Action item: Give back every record below, character for character.

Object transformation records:
-----
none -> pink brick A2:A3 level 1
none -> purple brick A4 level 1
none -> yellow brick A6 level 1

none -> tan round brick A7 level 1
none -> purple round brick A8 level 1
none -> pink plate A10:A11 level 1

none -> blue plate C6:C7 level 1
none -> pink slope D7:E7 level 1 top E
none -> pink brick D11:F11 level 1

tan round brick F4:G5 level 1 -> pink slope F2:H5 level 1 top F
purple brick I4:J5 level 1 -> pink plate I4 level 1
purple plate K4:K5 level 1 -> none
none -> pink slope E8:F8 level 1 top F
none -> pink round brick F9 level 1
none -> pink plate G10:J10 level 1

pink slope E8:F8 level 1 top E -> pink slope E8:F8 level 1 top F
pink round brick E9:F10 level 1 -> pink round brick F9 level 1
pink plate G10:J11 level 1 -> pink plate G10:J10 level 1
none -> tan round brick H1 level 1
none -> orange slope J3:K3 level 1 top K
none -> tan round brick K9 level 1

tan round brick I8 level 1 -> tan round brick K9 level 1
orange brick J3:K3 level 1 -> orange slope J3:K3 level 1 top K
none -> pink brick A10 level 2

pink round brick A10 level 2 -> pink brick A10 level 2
-----
Your solution:
none -> pink brick A2:A3 level 1
none -> purple brick A4 level 1
none -> yellow brick A6 level 1

none -> tan round brick A7 level 1
none -> purple round brick A8 level 1
none -> pink plate A10:A11 level 1

none -> blue plate C6:C7 level 1
none -> pink slope D7:E7 level 1 top E
none -> pink brick D11:F11 level 1

tan round brick F4:G5 level 1 -> pink slope F2:H5 level 1 top F
purple brick I4:J5 level 1 -> pink plate I4 level 1
purple plate K4:K5 level 1 -> none
none -> pink slope E8:F8 level 1 top F
none -> pink round brick F9 level 1
none -> pink plate G10:J10 level 1

pink slope E8:F8 level 1 top E -> pink slope E8:F8 level 1 top F
pink round brick E9:F10 level 1 -> pink round brick F9 level 1
pink plate G10:J11 level 1 -> pink plate G10:J10 level 1
none -> tan round brick H1 level 1
none -> orange slope J3:K3 level 1 top K
none -> tan round brick K9 level 1

tan round brick I8 level 1 -> tan round brick K9 level 1
orange brick J3:K3 level 1 -> orange slope J3:K3 level 1 top K
none -> pink brick A10 level 2

pink round brick A10 level 2 -> pink brick A10 level 2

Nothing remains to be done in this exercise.